[To do]
Bring together all lines from the listing below that contain the string "pink".

[Data for analysis]
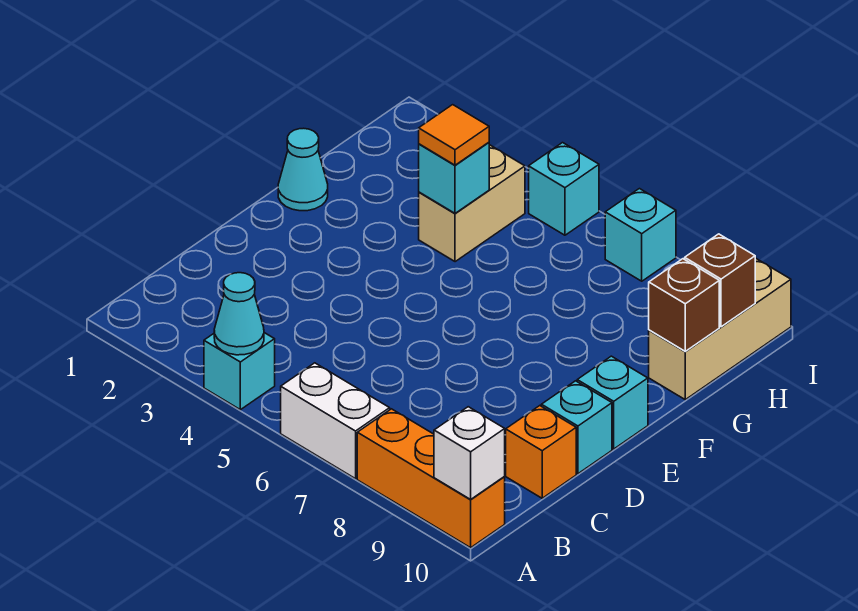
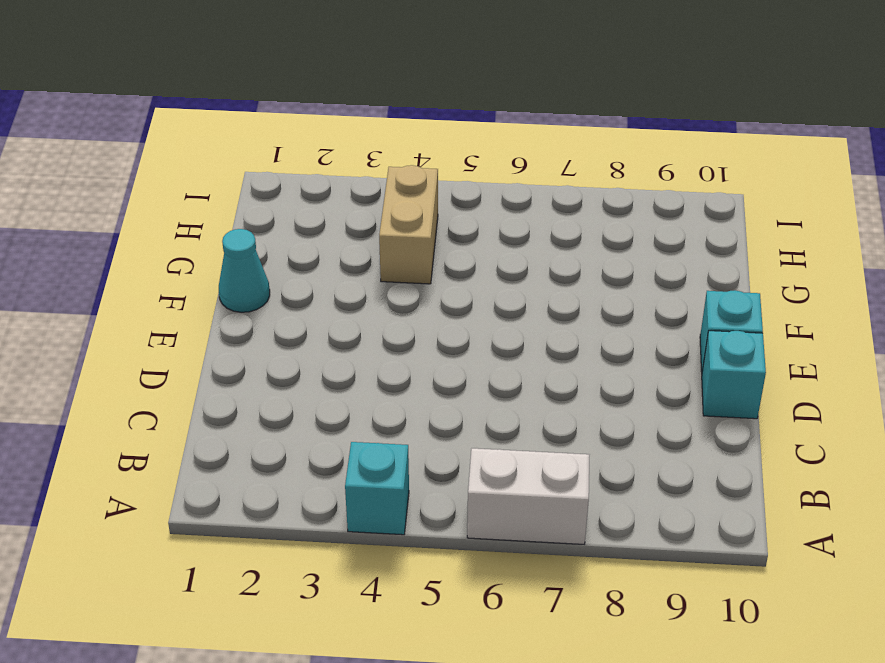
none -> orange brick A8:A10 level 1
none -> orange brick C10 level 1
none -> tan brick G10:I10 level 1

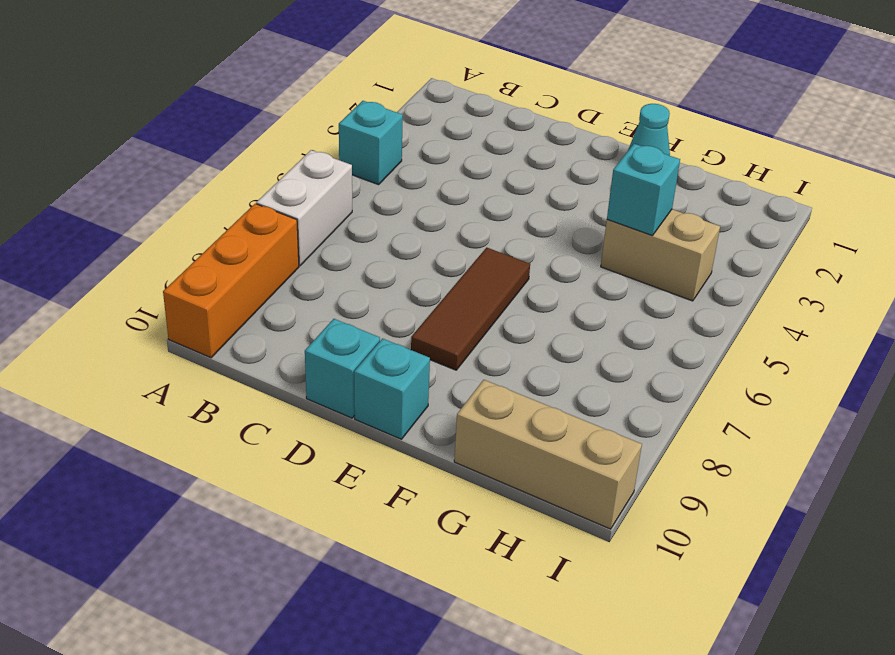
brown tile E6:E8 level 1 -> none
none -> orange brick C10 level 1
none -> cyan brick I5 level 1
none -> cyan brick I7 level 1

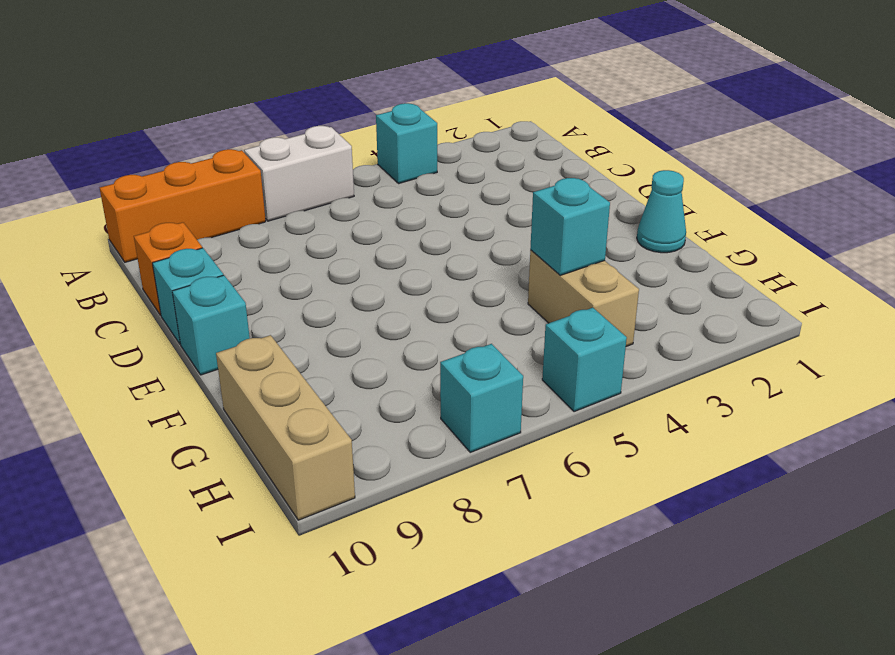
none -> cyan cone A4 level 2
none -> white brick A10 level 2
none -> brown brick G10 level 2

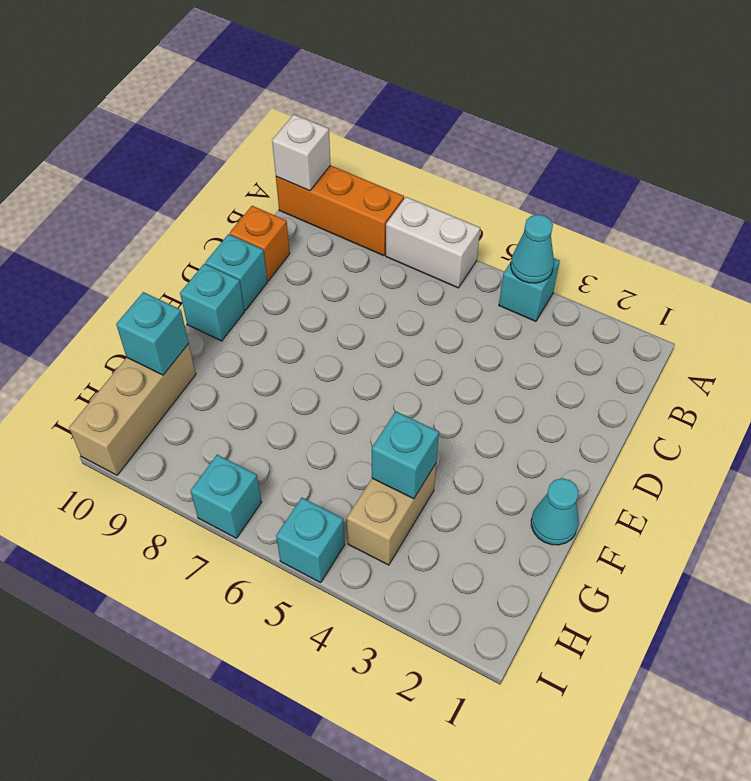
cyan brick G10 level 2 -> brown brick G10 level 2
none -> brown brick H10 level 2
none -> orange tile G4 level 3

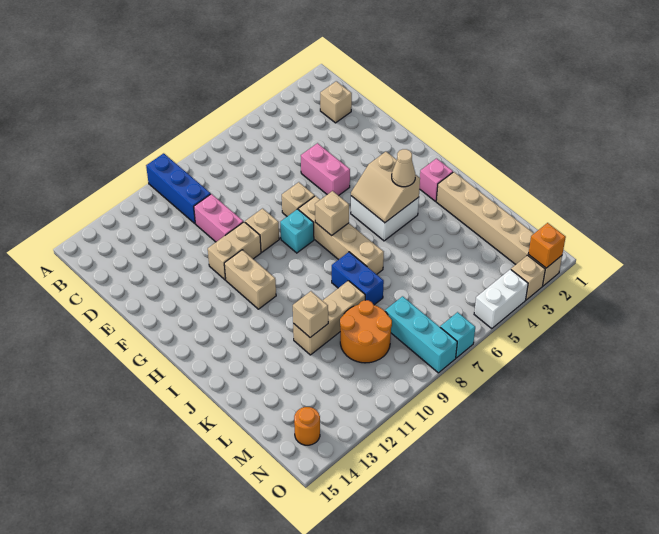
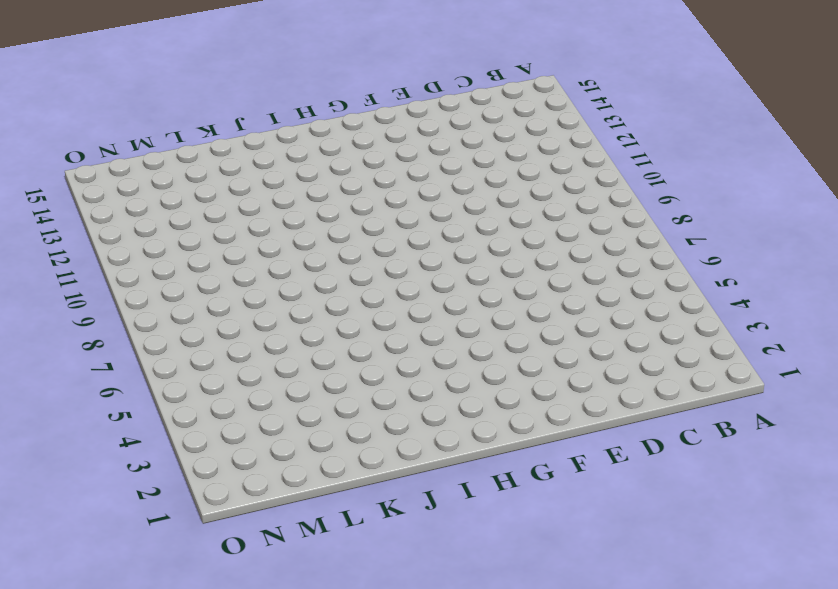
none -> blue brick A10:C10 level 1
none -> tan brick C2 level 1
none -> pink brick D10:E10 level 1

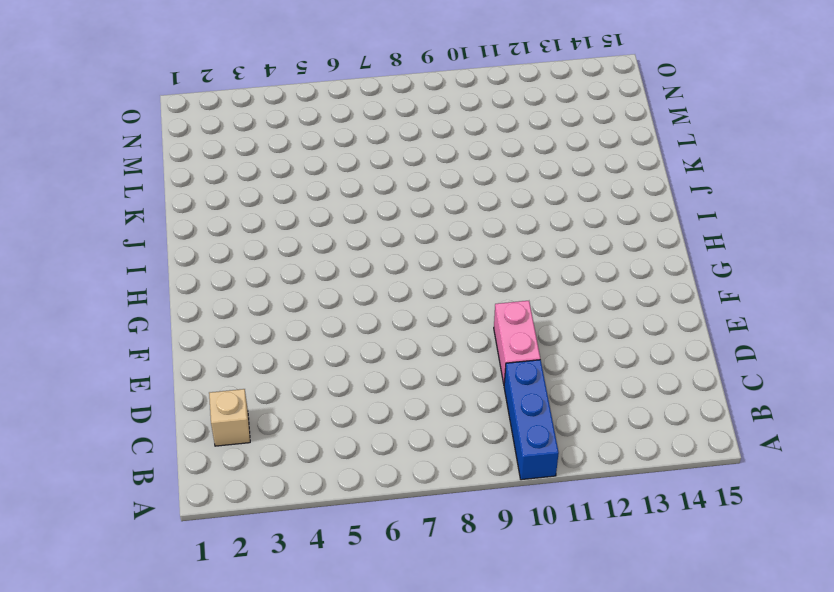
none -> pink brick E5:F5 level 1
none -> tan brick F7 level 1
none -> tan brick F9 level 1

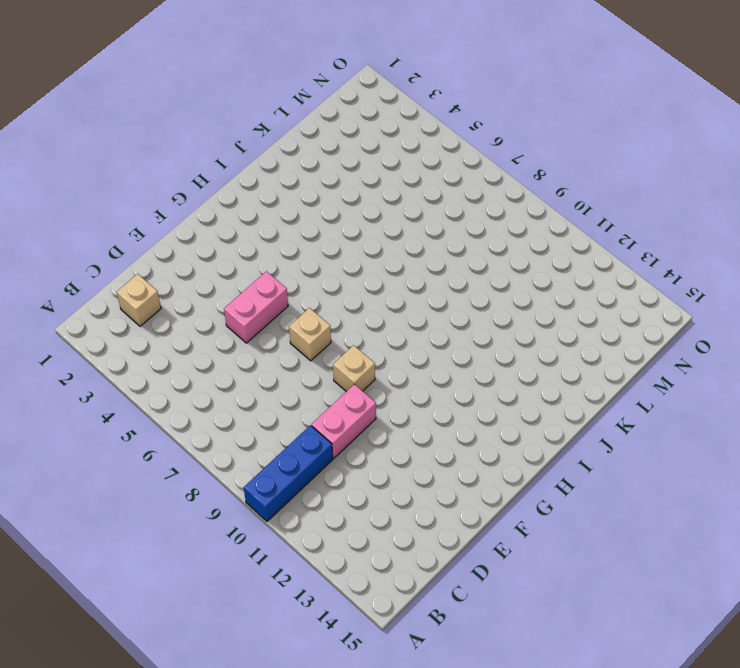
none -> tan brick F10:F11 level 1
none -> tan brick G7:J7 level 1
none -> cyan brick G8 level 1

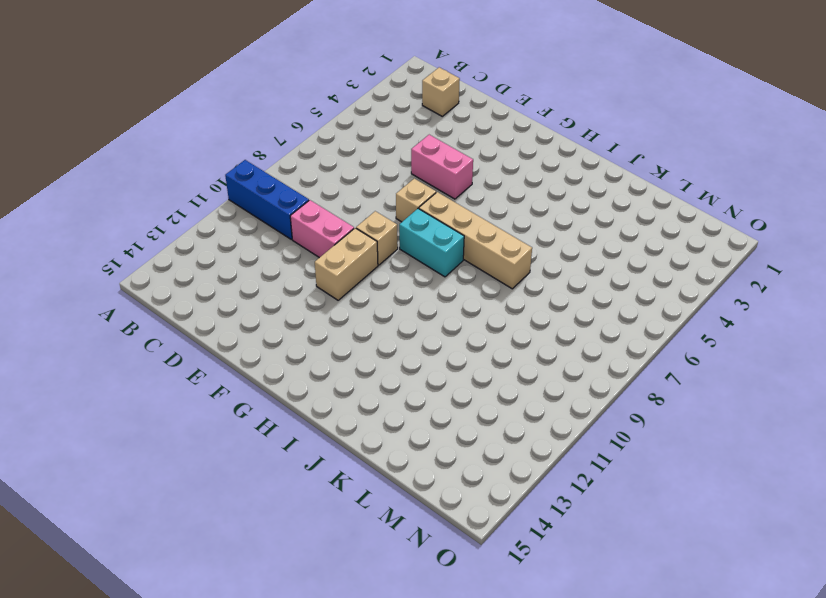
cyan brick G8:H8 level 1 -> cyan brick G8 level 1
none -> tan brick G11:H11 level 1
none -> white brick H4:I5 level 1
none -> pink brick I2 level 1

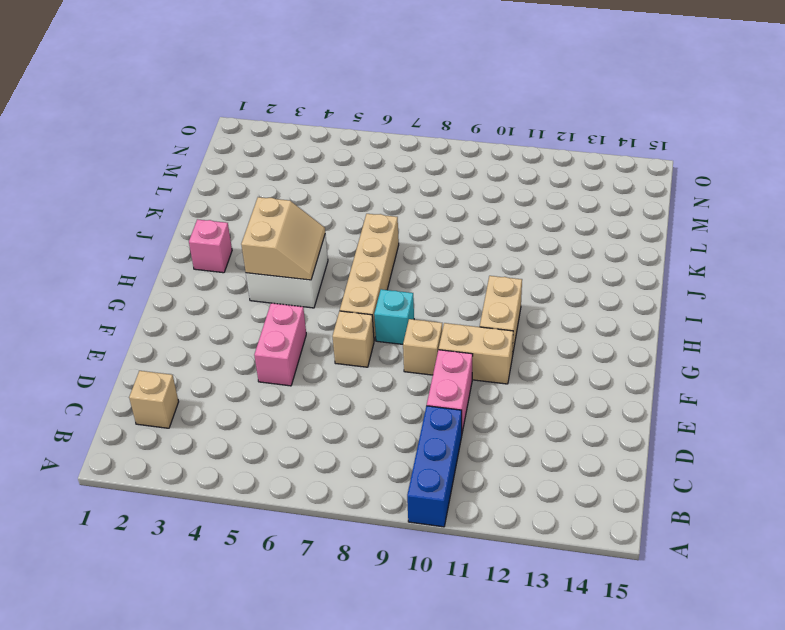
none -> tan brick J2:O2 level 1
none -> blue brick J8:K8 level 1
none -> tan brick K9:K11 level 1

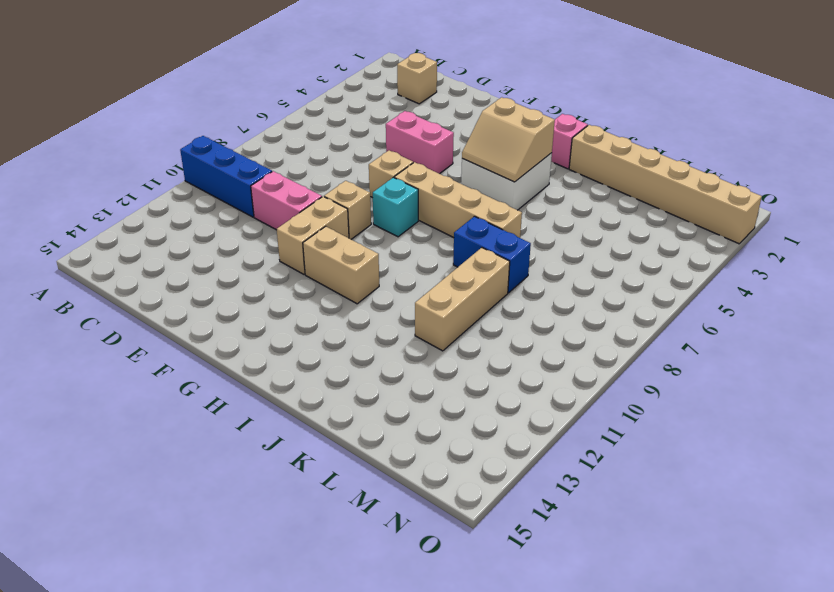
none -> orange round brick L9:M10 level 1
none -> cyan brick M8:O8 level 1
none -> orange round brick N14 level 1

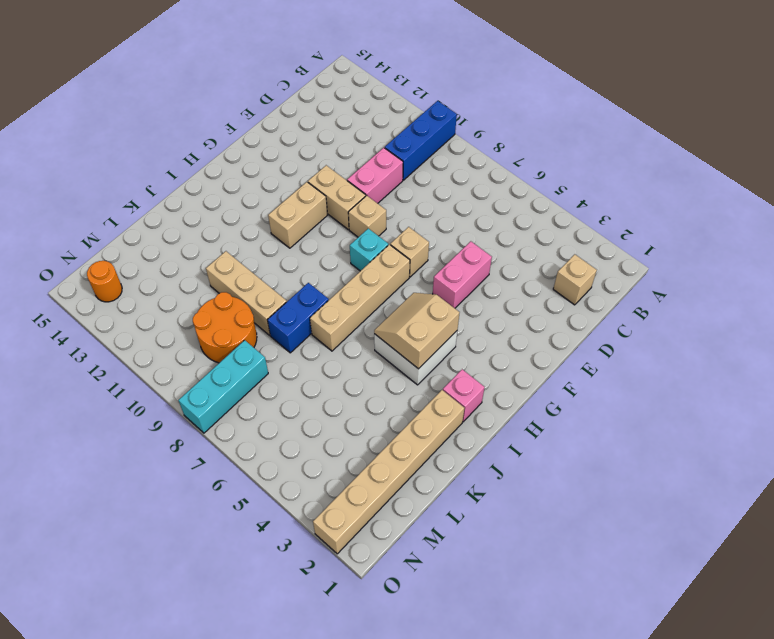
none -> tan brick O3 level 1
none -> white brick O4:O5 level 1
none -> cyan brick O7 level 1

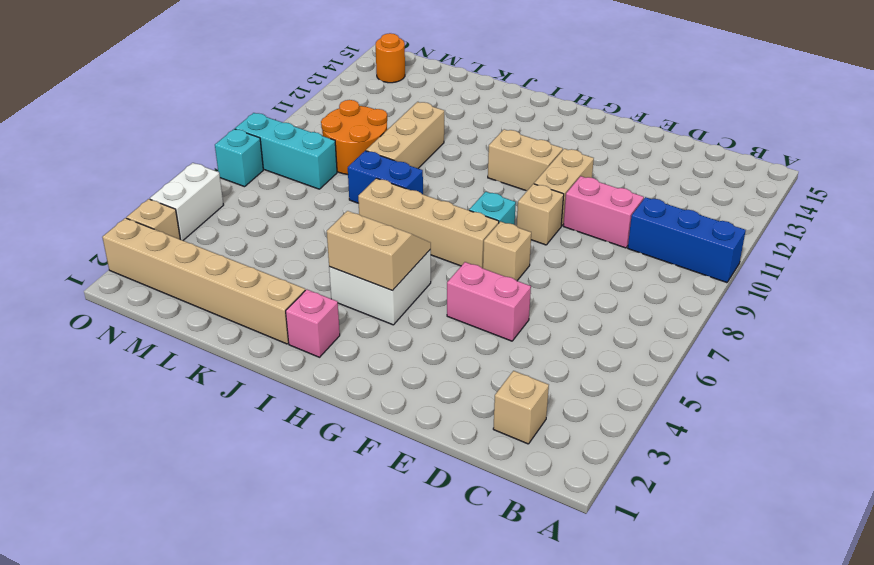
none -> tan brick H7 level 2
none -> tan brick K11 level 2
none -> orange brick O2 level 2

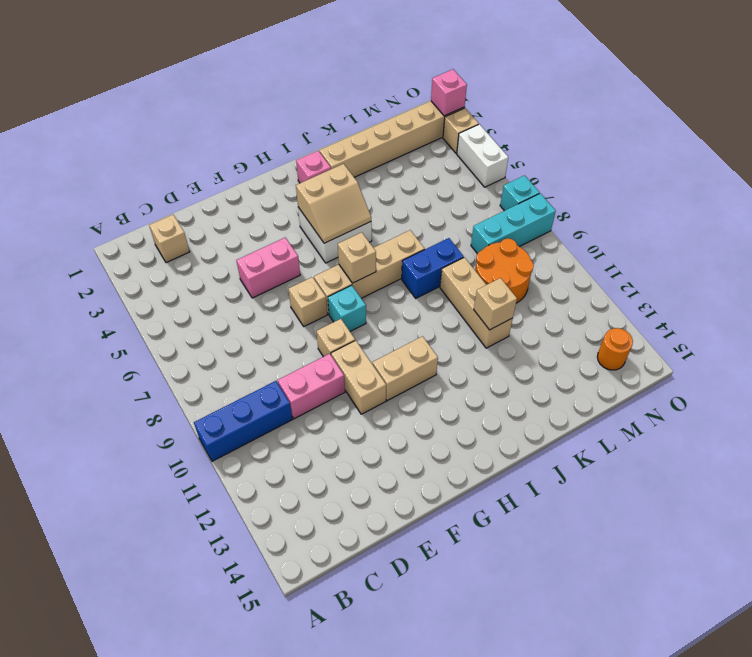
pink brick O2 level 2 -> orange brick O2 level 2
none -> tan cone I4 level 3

[Written reply]
none -> pink brick D10:E10 level 1
none -> pink brick E5:F5 level 1
none -> pink brick I2 level 1
pink brick O2 level 2 -> orange brick O2 level 2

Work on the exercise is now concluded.